Task objective: Set down again each entry exactly as it reads, pictures excluded.

Data for this exercise:
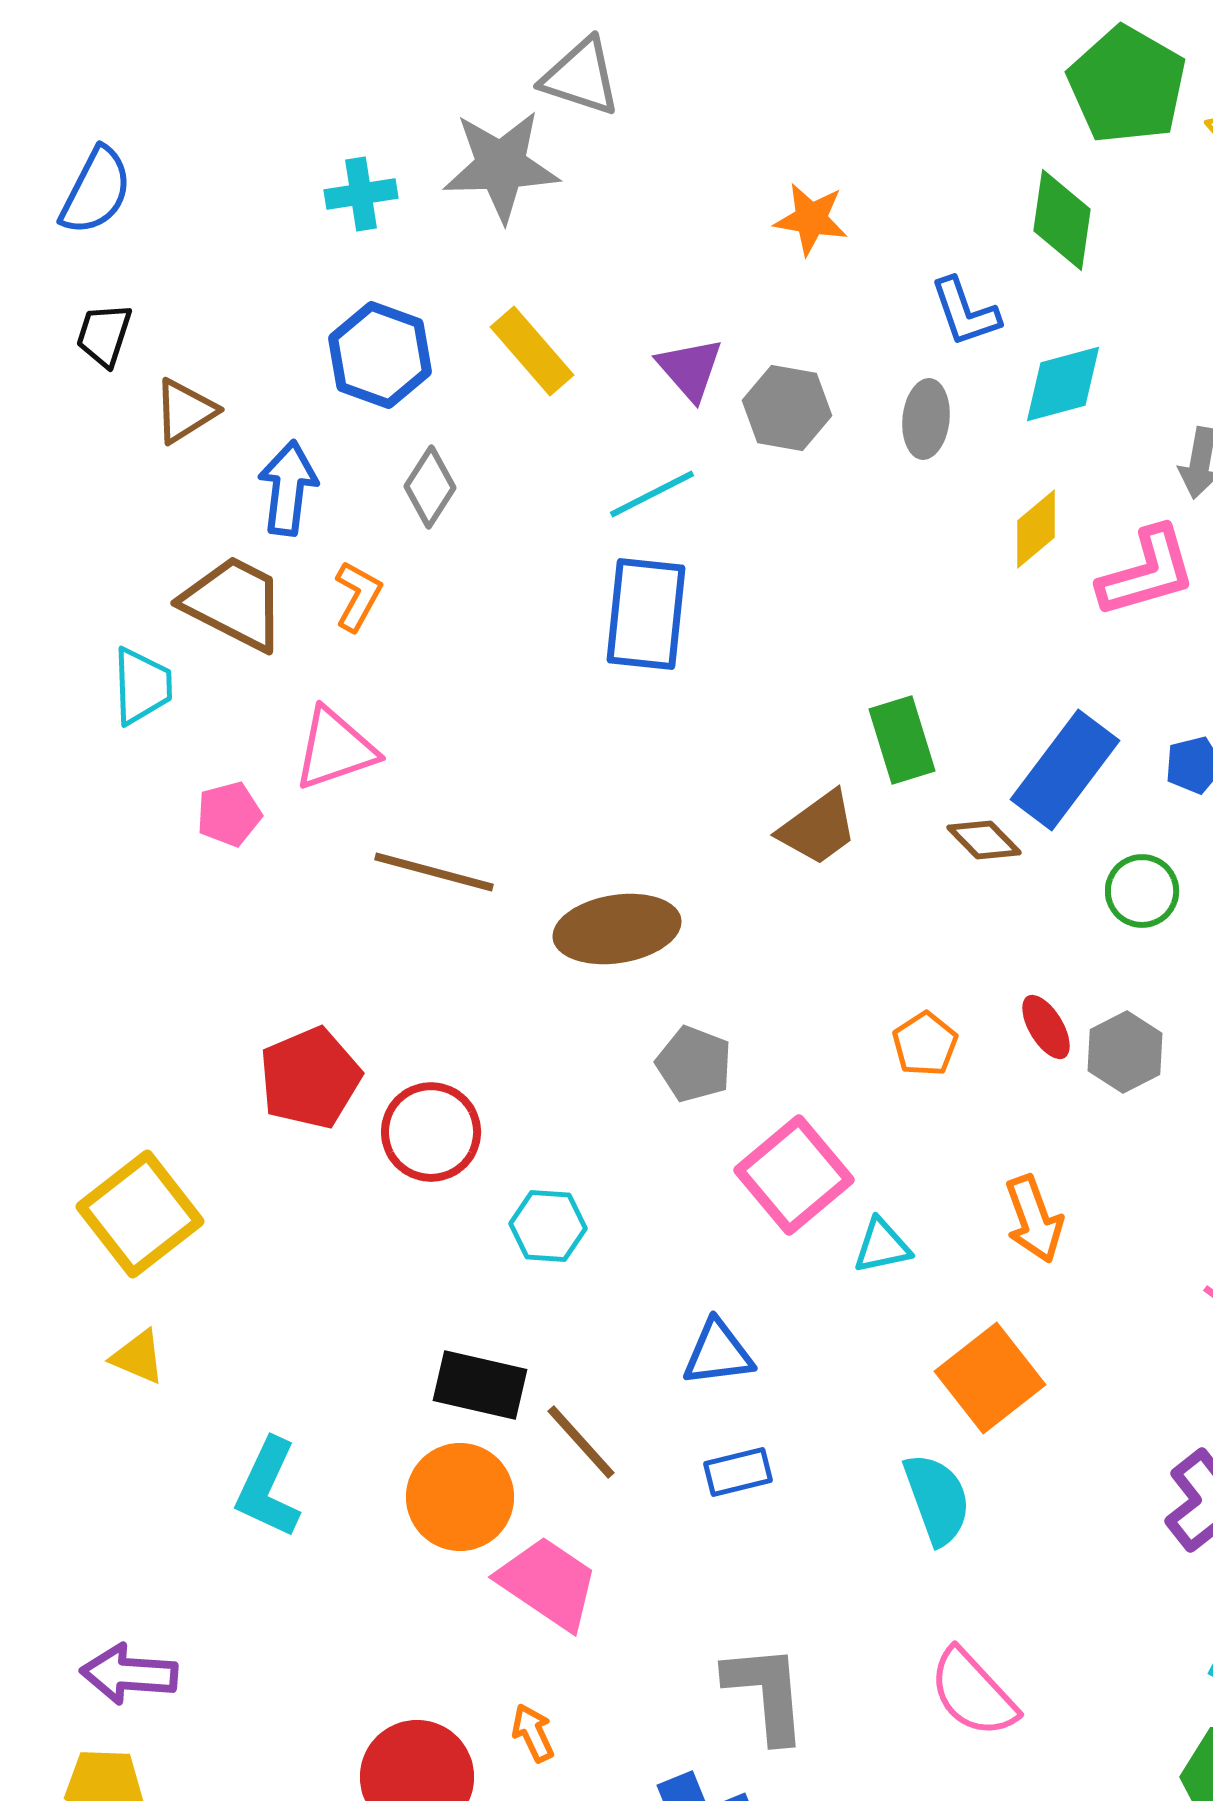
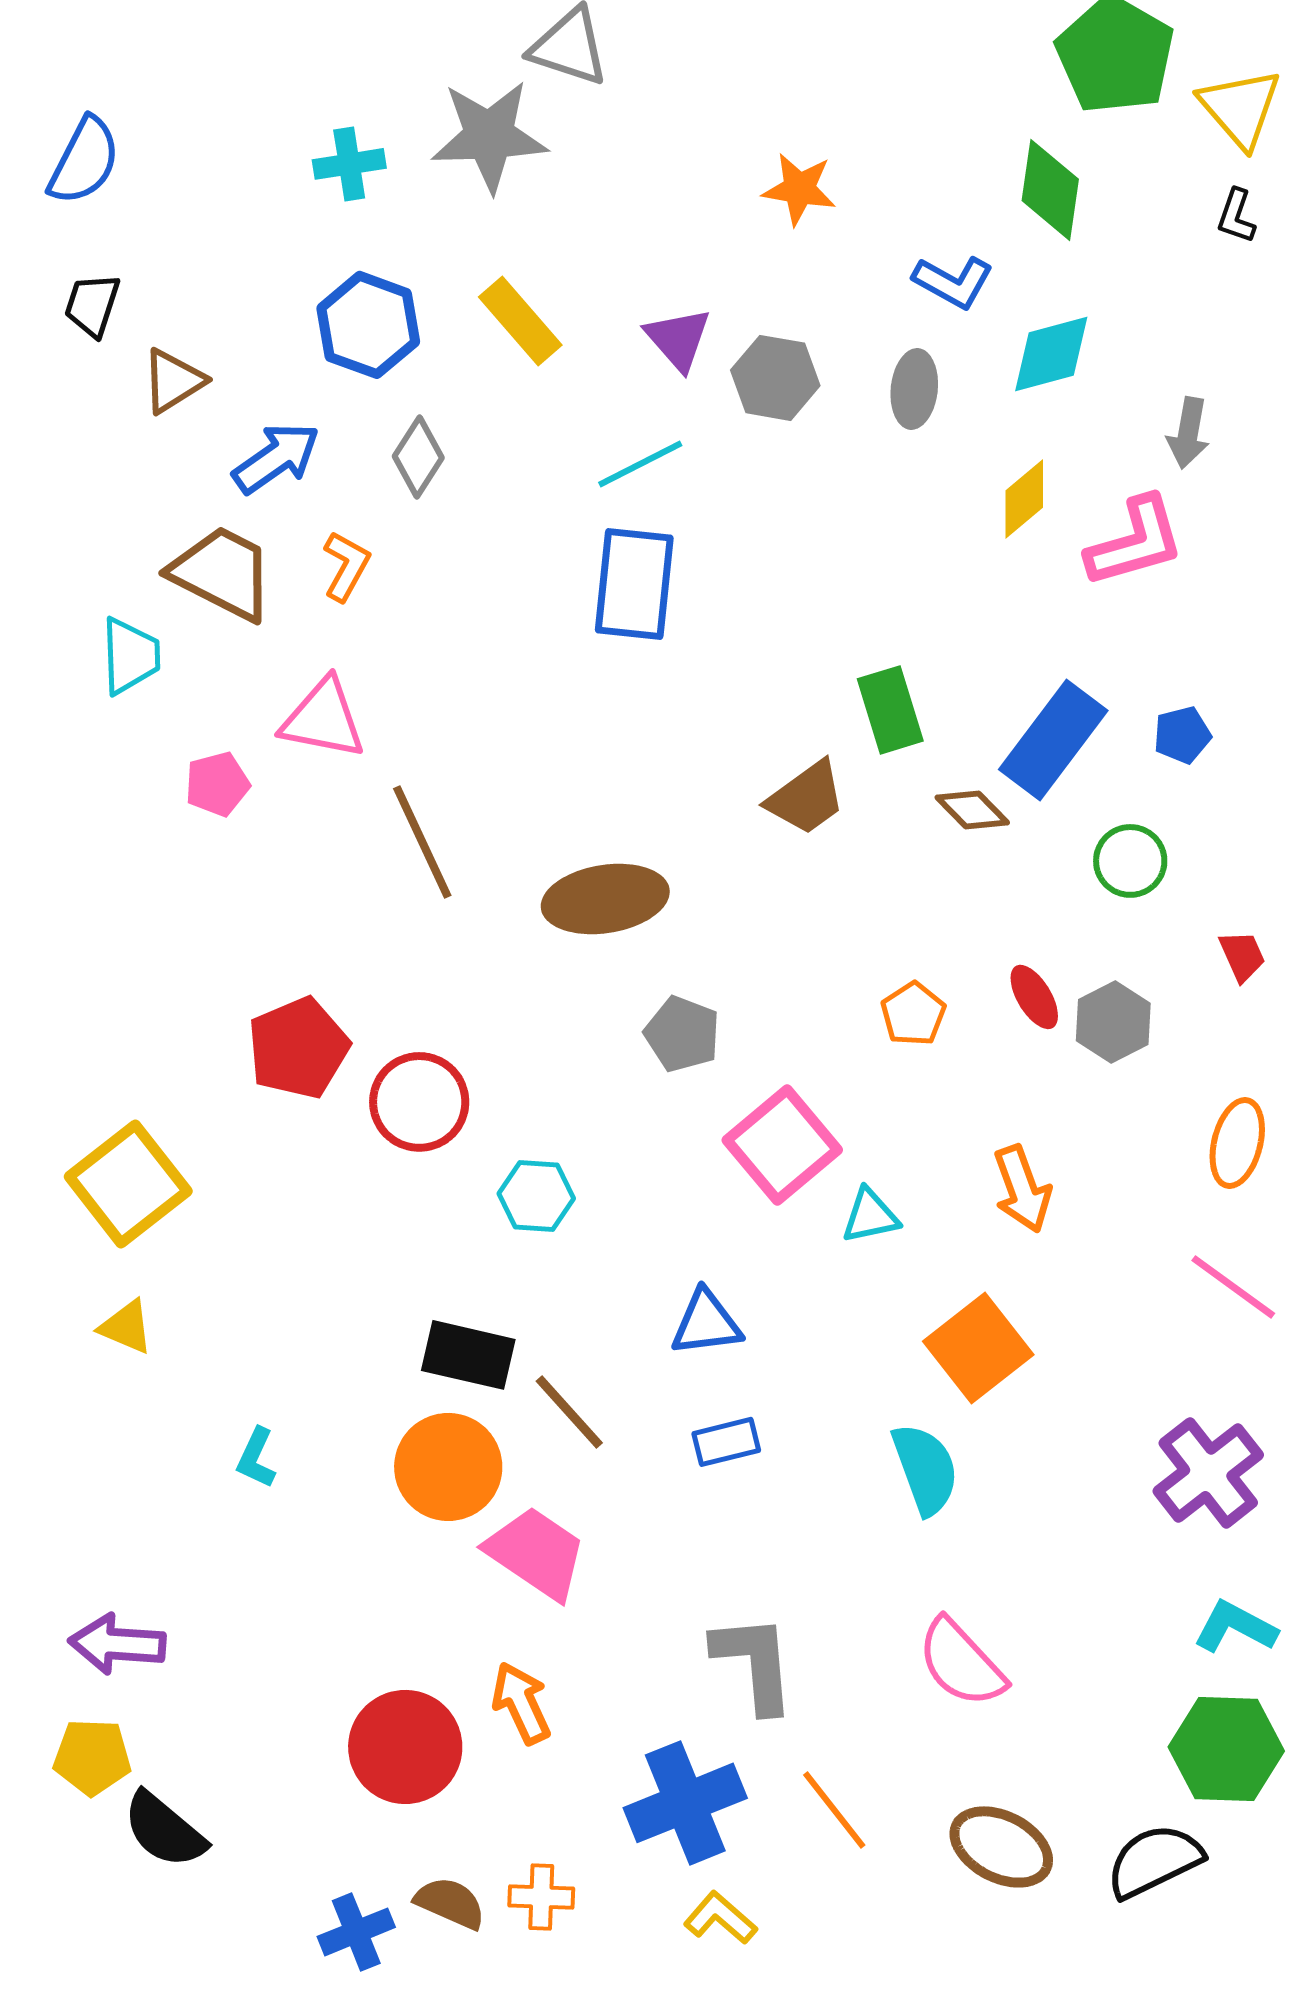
blue L-shape: (965, 312) -> (953, 282), turned -42
blue arrow: (288, 488) -> (276, 458), turned 48
pink triangle: (335, 749) -> (323, 719), turned 30
brown line: (434, 872) -> (422, 842), turned 50
cyan L-shape: (268, 1488) -> (256, 1458), size x0.6
orange arrow: (533, 1733) -> (521, 1703), size x1.4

Written solution:
blue L-shape: (965, 312) -> (953, 282), turned -42
blue arrow: (288, 488) -> (276, 458), turned 48
pink triangle: (335, 749) -> (323, 719), turned 30
brown line: (434, 872) -> (422, 842), turned 50
cyan L-shape: (268, 1488) -> (256, 1458), size x0.6
orange arrow: (533, 1733) -> (521, 1703), size x1.4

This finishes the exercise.